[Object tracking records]
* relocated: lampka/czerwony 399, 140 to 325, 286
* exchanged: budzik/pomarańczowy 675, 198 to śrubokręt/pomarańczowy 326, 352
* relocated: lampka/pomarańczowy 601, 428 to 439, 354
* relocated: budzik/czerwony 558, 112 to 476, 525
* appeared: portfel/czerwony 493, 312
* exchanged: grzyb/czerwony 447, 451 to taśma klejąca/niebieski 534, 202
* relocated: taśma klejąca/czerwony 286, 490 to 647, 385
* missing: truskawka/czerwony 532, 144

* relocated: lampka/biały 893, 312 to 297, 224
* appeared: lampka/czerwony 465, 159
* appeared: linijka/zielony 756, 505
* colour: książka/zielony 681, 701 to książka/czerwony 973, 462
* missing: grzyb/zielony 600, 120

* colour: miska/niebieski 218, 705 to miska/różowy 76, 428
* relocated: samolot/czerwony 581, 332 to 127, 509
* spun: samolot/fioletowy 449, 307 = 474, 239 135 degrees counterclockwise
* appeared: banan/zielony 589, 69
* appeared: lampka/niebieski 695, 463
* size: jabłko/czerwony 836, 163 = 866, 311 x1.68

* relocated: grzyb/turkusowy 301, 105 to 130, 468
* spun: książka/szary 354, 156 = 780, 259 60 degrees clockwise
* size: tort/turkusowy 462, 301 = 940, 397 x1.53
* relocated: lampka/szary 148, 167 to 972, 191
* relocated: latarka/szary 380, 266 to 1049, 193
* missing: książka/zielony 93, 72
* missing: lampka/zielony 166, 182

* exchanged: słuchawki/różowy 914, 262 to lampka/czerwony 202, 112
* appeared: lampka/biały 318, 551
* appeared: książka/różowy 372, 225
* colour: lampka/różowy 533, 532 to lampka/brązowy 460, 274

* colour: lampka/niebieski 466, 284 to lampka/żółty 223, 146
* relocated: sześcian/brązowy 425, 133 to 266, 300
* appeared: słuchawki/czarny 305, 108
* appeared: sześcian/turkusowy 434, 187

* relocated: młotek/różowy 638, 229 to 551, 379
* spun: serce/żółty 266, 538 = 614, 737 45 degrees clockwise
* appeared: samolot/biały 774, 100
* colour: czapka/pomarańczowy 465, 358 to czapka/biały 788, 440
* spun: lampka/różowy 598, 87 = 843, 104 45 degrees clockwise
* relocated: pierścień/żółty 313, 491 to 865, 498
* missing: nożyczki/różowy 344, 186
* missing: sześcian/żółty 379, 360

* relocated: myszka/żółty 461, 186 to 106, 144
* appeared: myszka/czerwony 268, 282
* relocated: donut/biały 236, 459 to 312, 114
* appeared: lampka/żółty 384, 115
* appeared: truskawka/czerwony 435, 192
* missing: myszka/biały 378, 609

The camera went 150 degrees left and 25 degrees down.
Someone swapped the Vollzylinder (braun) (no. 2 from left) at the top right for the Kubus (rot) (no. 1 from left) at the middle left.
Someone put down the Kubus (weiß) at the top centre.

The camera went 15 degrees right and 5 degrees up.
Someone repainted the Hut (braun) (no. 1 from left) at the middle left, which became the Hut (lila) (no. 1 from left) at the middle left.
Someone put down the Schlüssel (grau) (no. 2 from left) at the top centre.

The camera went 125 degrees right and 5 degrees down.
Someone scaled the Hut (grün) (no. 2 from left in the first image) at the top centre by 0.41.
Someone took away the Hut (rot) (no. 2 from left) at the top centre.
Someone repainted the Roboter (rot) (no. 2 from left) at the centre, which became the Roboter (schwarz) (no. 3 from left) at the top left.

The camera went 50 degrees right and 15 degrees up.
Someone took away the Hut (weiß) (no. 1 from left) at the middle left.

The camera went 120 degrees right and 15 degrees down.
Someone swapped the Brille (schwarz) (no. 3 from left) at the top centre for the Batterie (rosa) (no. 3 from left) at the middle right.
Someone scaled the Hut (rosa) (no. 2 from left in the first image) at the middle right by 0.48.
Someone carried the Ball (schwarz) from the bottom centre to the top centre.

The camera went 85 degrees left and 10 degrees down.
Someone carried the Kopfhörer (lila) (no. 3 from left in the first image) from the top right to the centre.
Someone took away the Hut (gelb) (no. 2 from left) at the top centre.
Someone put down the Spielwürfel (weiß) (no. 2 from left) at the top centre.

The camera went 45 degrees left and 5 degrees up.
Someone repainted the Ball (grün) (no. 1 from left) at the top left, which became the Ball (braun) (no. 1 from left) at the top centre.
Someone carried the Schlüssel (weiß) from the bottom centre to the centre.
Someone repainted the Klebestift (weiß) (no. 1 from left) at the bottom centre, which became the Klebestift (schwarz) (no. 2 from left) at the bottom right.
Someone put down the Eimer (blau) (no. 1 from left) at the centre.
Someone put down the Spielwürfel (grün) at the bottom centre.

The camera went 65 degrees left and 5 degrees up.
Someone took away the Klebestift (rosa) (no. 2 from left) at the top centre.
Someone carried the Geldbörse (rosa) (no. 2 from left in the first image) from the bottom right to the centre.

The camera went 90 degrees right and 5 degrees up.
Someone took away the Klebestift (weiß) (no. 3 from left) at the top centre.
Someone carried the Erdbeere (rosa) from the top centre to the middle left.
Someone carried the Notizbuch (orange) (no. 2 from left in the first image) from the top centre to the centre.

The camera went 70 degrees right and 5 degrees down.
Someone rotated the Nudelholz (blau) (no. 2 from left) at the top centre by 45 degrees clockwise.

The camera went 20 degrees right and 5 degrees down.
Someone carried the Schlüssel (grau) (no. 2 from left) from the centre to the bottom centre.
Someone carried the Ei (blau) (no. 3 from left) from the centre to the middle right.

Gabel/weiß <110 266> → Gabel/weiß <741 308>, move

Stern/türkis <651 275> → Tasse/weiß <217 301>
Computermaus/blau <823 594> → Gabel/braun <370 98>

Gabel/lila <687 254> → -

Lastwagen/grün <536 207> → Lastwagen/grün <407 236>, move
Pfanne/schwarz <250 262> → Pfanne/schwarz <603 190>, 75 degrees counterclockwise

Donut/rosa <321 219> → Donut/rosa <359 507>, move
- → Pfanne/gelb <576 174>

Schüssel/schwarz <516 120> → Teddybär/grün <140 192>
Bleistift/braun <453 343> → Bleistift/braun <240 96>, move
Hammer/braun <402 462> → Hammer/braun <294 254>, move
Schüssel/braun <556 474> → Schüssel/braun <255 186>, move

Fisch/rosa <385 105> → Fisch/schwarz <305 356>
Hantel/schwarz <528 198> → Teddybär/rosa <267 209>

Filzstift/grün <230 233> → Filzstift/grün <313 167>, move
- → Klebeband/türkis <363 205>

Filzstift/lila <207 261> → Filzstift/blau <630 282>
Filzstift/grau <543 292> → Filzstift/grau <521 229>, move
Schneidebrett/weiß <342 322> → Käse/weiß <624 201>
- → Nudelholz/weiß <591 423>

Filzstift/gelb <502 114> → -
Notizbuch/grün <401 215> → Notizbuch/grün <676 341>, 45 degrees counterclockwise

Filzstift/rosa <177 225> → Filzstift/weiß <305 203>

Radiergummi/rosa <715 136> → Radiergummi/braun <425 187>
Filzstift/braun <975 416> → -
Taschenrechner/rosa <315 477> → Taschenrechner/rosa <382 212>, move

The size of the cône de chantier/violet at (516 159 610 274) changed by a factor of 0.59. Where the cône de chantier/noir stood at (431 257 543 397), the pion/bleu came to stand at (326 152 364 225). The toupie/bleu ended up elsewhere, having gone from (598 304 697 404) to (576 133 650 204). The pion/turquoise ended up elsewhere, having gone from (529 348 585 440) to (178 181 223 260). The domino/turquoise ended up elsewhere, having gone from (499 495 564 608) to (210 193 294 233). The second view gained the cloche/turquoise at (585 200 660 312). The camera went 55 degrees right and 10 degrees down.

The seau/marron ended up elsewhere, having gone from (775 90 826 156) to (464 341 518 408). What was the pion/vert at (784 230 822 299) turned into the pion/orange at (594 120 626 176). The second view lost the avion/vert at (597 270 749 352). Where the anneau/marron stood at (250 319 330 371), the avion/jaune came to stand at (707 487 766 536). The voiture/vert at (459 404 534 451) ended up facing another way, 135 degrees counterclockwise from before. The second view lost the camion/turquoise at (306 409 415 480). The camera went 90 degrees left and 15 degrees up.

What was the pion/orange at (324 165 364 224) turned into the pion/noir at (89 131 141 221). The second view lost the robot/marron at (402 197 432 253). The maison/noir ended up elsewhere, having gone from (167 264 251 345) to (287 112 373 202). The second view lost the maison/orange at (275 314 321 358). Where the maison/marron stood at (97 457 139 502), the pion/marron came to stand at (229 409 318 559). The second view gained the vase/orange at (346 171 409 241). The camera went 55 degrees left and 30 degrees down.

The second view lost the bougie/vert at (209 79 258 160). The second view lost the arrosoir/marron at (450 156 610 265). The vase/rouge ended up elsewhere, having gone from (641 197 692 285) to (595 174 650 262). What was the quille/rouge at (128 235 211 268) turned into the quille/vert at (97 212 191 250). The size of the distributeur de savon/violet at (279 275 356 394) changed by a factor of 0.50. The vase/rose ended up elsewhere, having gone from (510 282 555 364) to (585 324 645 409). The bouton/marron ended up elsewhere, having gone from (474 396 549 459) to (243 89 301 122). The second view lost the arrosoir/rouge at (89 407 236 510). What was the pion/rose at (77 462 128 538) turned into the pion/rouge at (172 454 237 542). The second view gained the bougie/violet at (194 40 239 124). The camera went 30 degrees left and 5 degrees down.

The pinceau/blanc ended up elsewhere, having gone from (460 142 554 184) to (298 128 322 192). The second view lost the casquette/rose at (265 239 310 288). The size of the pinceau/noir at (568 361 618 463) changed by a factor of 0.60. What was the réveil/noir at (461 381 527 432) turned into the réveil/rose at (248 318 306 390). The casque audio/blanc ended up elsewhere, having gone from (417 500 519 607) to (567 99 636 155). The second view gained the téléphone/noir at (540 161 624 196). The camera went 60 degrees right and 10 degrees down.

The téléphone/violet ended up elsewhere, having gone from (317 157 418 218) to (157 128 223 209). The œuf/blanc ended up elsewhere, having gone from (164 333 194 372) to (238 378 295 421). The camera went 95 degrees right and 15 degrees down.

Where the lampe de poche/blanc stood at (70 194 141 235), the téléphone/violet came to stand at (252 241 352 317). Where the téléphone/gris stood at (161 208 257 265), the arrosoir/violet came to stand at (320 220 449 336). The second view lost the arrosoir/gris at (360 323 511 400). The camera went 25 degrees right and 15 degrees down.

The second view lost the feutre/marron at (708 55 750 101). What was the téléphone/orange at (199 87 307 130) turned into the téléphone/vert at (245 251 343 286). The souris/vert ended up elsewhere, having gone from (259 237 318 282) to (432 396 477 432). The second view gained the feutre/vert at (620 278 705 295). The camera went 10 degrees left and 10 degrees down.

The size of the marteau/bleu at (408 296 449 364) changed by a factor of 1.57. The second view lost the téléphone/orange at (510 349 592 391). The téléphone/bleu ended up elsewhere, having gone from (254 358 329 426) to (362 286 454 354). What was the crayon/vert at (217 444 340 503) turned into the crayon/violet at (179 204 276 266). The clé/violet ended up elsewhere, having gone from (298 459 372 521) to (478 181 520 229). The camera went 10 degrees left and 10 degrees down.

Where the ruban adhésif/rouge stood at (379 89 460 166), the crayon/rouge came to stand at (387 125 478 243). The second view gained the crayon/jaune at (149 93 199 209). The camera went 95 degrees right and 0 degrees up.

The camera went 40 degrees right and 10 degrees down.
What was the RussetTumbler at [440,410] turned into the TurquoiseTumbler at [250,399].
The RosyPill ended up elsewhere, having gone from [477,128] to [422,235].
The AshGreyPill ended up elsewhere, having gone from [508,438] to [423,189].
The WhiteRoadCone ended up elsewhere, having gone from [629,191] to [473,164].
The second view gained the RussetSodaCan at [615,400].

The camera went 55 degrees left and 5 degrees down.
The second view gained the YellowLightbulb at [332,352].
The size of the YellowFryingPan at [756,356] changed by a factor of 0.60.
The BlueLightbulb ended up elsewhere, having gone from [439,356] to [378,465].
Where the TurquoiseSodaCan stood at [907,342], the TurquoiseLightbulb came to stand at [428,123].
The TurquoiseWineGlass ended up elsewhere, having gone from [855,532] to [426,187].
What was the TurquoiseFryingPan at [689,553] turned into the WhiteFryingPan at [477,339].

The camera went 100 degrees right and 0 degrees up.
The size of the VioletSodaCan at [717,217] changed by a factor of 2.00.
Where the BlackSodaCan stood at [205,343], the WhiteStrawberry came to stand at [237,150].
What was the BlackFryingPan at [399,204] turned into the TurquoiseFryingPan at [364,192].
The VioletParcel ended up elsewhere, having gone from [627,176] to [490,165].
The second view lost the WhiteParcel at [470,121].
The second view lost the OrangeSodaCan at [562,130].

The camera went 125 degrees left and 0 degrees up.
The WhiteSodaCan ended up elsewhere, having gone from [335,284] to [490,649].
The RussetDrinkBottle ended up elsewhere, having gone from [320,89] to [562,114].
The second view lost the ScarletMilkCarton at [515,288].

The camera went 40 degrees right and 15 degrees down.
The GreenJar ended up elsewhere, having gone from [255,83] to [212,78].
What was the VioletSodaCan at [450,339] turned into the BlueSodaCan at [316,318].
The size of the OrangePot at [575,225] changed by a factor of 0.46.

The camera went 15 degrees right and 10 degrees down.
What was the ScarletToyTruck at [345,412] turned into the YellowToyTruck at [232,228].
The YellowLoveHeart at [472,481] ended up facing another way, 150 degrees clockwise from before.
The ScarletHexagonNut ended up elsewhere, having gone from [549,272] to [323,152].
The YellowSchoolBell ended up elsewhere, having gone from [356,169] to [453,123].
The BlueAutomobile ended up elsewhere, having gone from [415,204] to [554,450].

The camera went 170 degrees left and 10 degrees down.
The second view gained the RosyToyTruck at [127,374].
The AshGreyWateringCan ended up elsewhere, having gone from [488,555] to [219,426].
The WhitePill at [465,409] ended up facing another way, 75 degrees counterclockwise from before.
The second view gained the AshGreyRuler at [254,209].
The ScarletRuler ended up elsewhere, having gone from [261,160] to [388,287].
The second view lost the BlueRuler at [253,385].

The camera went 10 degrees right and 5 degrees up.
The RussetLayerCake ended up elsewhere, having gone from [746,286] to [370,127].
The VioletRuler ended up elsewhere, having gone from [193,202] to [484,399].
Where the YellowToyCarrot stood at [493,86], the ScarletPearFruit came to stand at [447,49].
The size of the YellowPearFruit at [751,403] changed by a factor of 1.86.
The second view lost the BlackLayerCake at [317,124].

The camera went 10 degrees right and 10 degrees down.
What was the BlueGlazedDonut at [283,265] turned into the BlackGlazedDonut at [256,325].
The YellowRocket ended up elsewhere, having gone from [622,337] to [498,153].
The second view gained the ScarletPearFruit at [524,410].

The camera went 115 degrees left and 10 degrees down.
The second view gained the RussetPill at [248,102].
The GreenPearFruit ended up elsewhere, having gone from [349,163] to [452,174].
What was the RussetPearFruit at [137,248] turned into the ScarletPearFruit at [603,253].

→ Problem statement: I'd like the lines above from the one with "The AshGreyPill ended" up to and including the one with "The WhiteRoadCone ended" copied exactly, with no other lines.

→ Solution:
The AshGreyPill ended up elsewhere, having gone from [508,438] to [423,189].
The WhiteRoadCone ended up elsewhere, having gone from [629,191] to [473,164].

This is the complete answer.